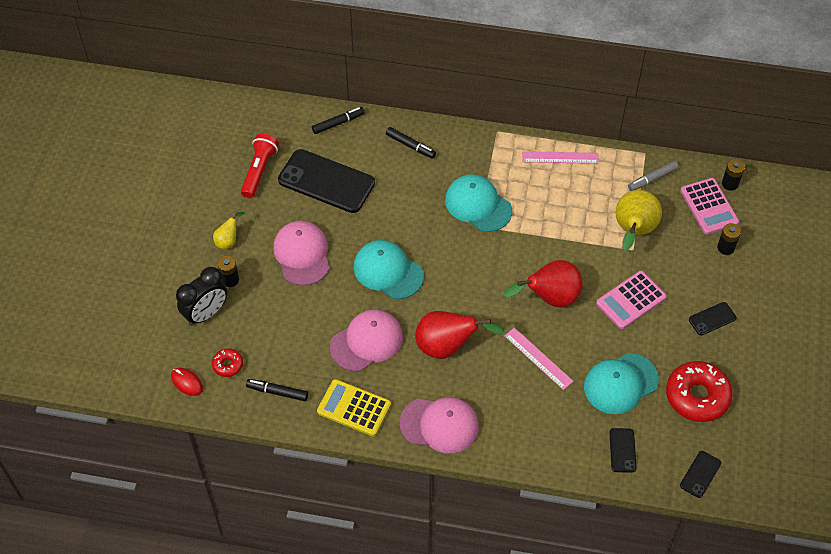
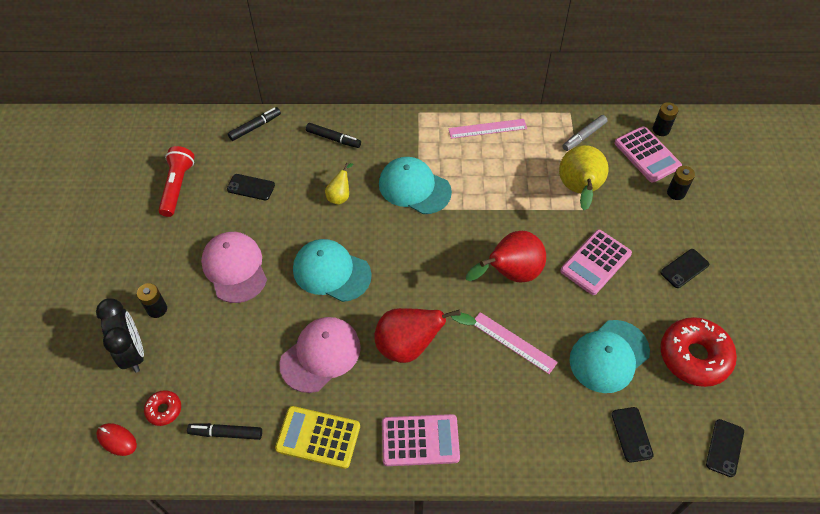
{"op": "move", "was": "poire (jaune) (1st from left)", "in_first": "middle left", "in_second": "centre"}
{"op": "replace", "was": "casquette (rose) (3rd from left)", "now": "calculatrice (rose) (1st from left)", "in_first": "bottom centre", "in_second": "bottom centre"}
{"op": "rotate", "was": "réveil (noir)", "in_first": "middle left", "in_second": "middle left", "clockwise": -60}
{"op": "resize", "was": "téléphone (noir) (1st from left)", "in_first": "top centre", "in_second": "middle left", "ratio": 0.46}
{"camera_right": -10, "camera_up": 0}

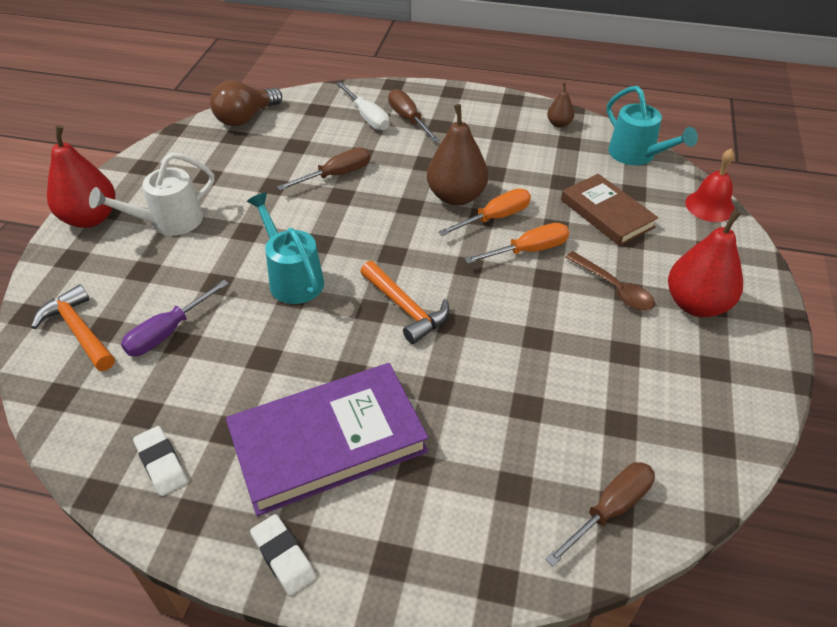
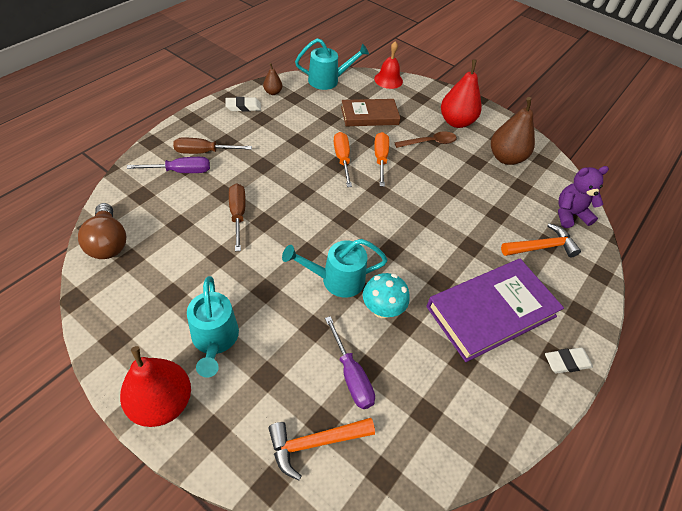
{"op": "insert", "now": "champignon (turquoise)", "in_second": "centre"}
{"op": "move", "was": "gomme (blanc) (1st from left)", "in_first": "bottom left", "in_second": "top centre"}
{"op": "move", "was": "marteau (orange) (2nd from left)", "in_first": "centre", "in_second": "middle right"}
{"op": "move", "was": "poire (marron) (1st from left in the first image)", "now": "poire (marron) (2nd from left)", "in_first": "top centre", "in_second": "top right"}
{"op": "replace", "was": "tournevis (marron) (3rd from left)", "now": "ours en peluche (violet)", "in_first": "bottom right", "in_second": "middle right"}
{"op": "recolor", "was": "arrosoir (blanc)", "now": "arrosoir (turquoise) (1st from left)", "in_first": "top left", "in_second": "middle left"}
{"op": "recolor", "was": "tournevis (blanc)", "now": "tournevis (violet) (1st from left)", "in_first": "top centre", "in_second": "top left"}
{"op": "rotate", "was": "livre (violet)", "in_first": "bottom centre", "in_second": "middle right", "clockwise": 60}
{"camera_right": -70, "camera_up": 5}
==
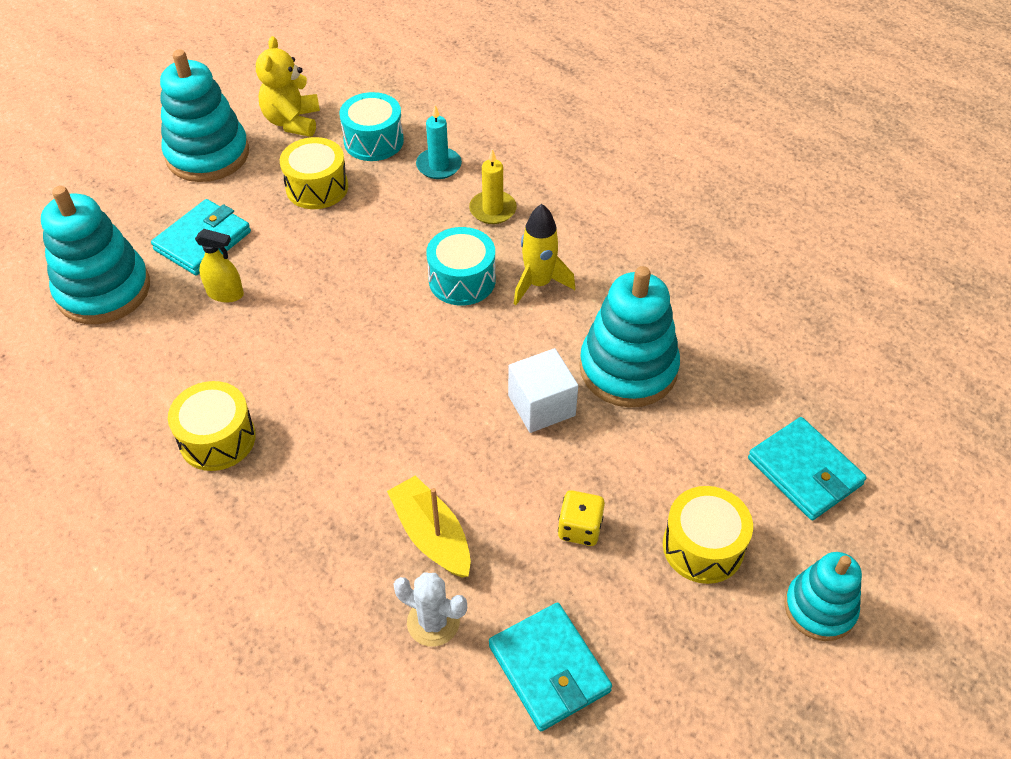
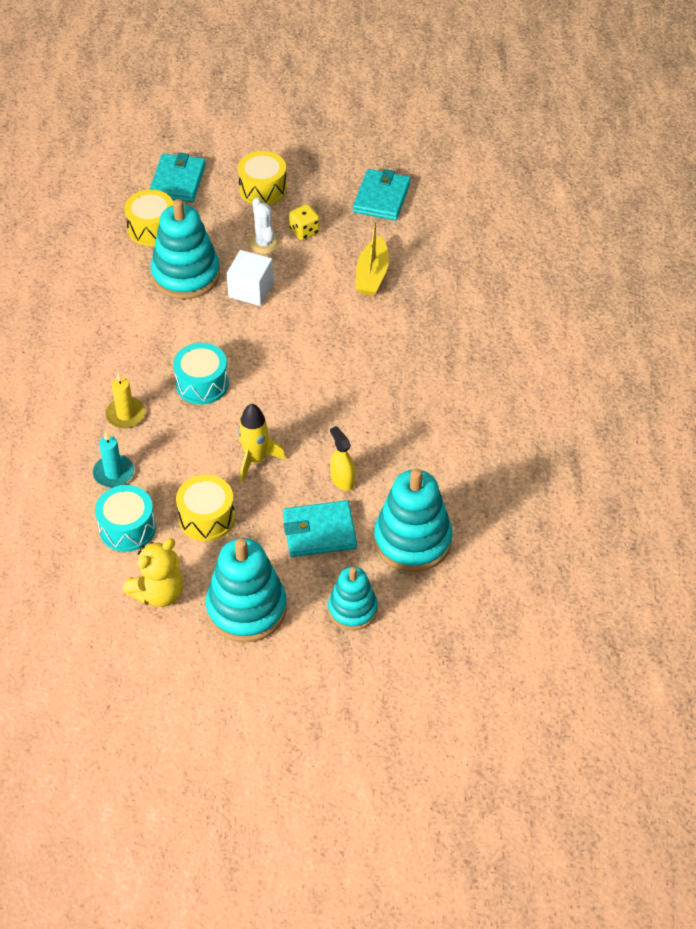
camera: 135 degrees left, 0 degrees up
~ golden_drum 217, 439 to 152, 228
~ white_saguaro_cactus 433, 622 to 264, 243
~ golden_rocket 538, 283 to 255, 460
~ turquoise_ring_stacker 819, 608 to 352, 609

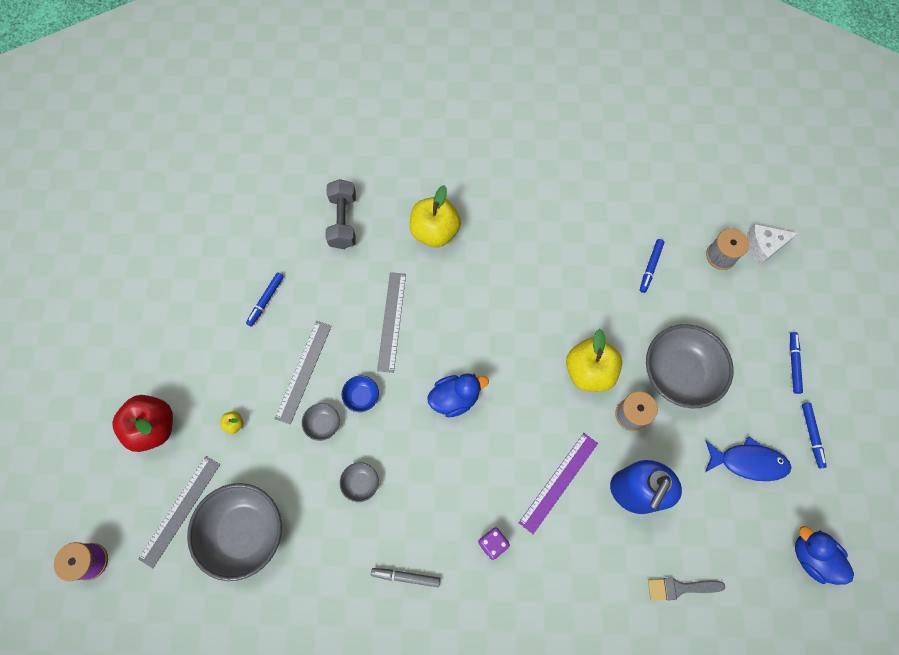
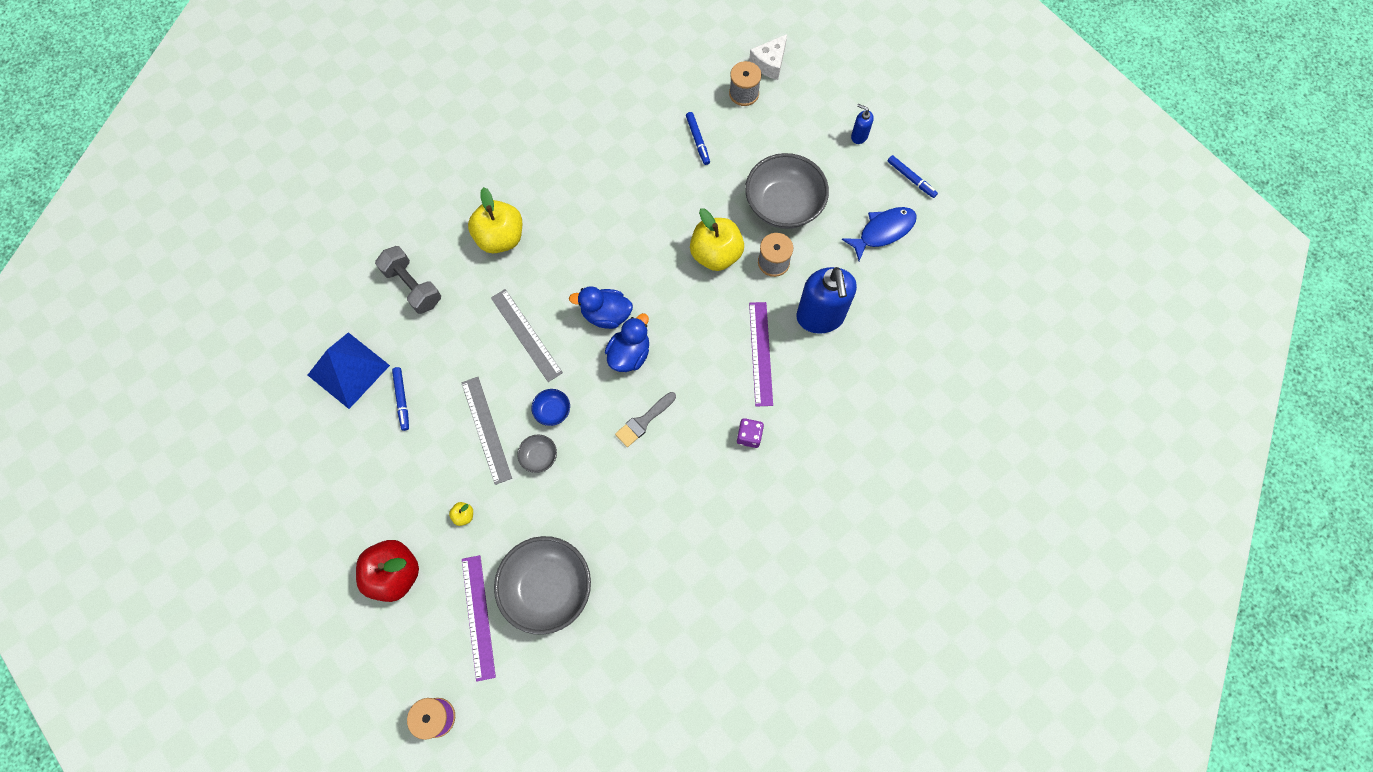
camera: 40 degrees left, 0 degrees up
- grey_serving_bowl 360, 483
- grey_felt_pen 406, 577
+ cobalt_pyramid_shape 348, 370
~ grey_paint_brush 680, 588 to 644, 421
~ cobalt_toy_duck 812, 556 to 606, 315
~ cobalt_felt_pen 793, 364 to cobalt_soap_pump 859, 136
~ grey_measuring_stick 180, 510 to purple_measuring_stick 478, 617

▶ _What to do_
All lines above between those holding "camera: 135 degrees left, 0 degrees up" and "to 255, 460", inclusive, must be set down unchanged, and no other line may be included.

▶ _Result_
camera: 135 degrees left, 0 degrees up
~ golden_drum 217, 439 to 152, 228
~ white_saguaro_cactus 433, 622 to 264, 243
~ golden_rocket 538, 283 to 255, 460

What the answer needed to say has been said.